[Shape position tracking data]

++++++++++

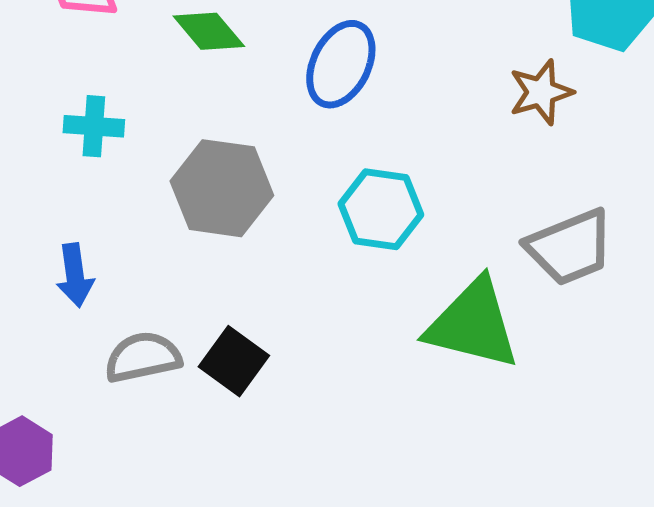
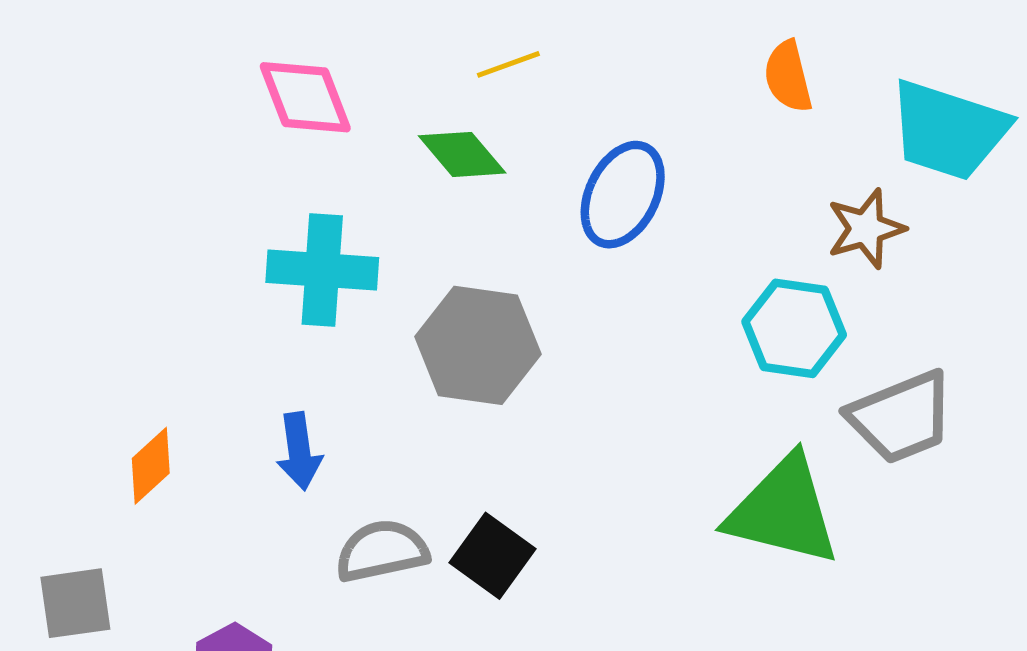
cyan cross: (94, 126) -> (322, 270), size x1.5
cyan hexagon: (381, 209) -> (794, 328), moved

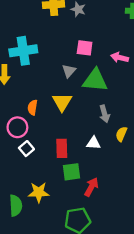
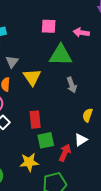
gray triangle: (69, 71) -> (12, 62), moved
yellow semicircle: (121, 134) -> (88, 115), moved
white triangle: (94, 143) -> (81, 140), moved, turned -32
yellow star: (39, 192) -> (29, 162), moved

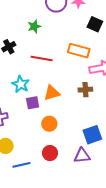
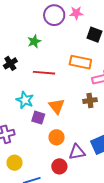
orange triangle: (52, 93) -> (57, 106), turned -48
purple square: (33, 103) -> (38, 118), turned 32
purple triangle: (82, 156) -> (77, 152), moved

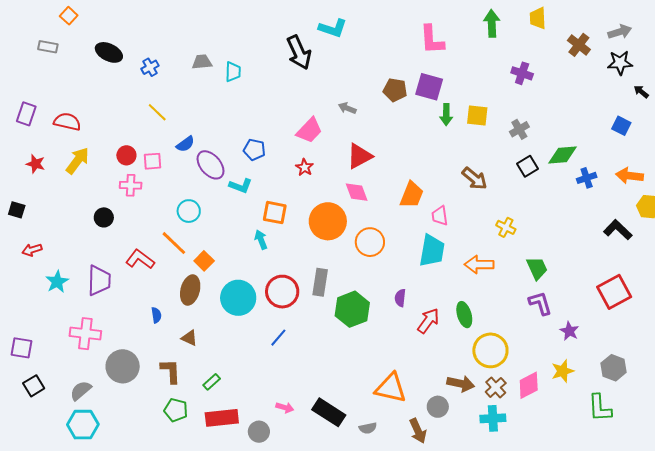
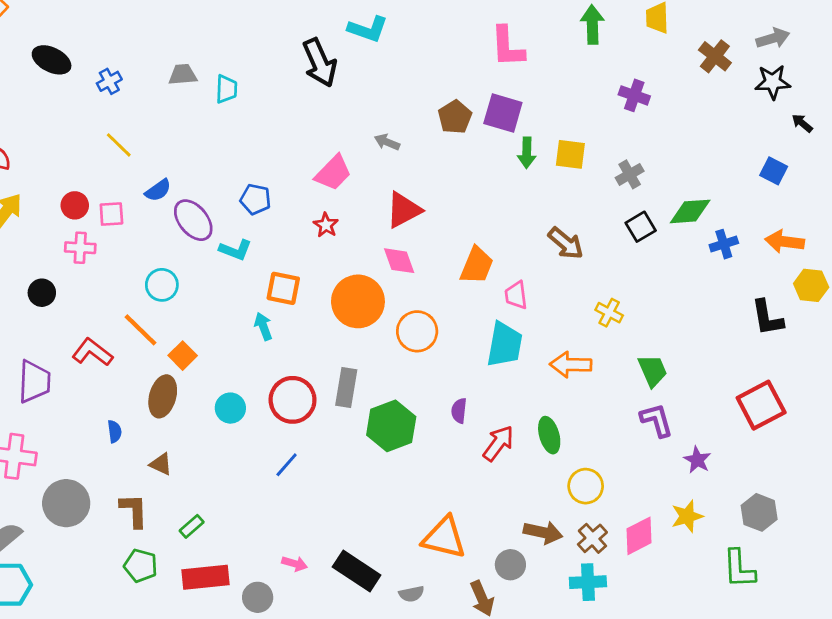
brown pentagon: (395, 90) -> (455, 117), turned 30
black L-shape: (618, 230) -> (767, 318), turned -144
cyan circle: (238, 298) -> (230, 408), size x0.6
yellow circle: (490, 350) -> (586, 486), size x0.7

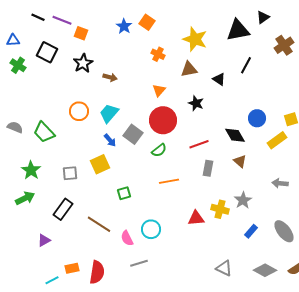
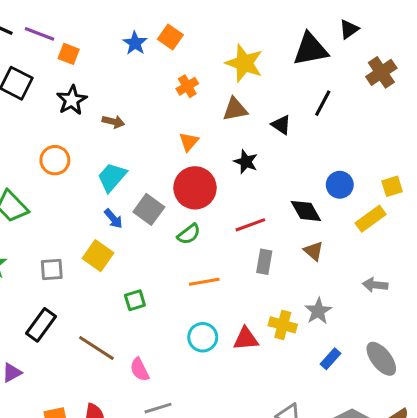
orange cross: (158, 54) -> (187, 86), turned 32
orange circle: (79, 111) -> (55, 160), moved
yellow square: (100, 164) -> (98, 256), turned -30
cyan circle: (151, 229) -> (203, 337), moved

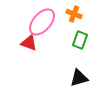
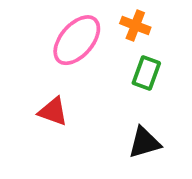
red triangle: (29, 43) -> (53, 111), moved

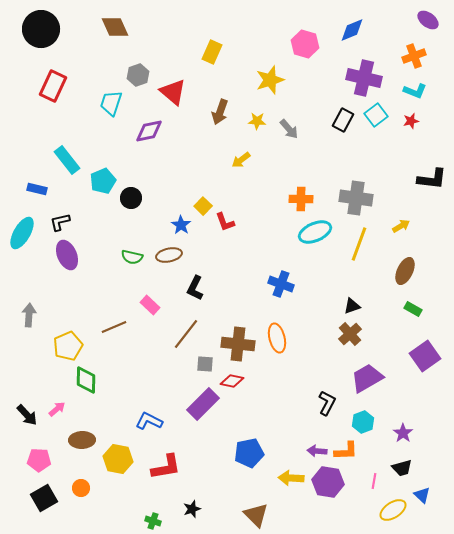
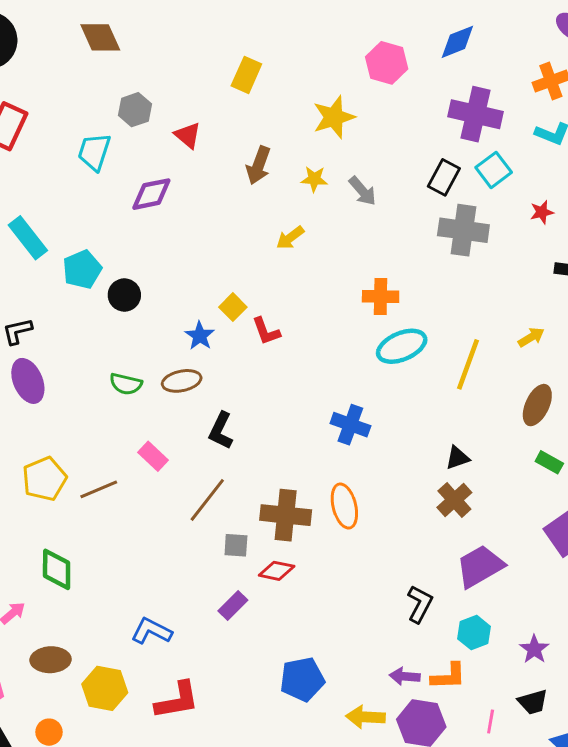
red triangle: (173, 92) -> (188, 135), size x0.7
red star: (411, 121) -> (542, 212), moved
gray cross: (356, 198) -> (463, 230), moved
yellow pentagon: (68, 346) -> (44, 479), moved
purple rectangle: (203, 404) -> (233, 605), size x0.6

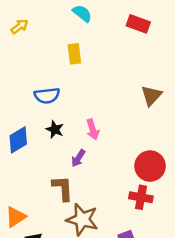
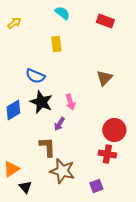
blue semicircle: (47, 96) -> (35, 76), turned 30
brown triangle: (151, 96) -> (104, 78), moved
black star: (55, 129) -> (41, 102), size x1.6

++++++++++

#### TASK INSTRUCTIONS:
Output the lines from the one with "blue semicircle: (47, 96)" through the end of the records above, exactly, including both ends, and nothing besides.

#### TASK SOLUTION:
blue semicircle: (47, 96) -> (35, 76), turned 30
brown triangle: (151, 96) -> (104, 78), moved
black star: (55, 129) -> (41, 102), size x1.6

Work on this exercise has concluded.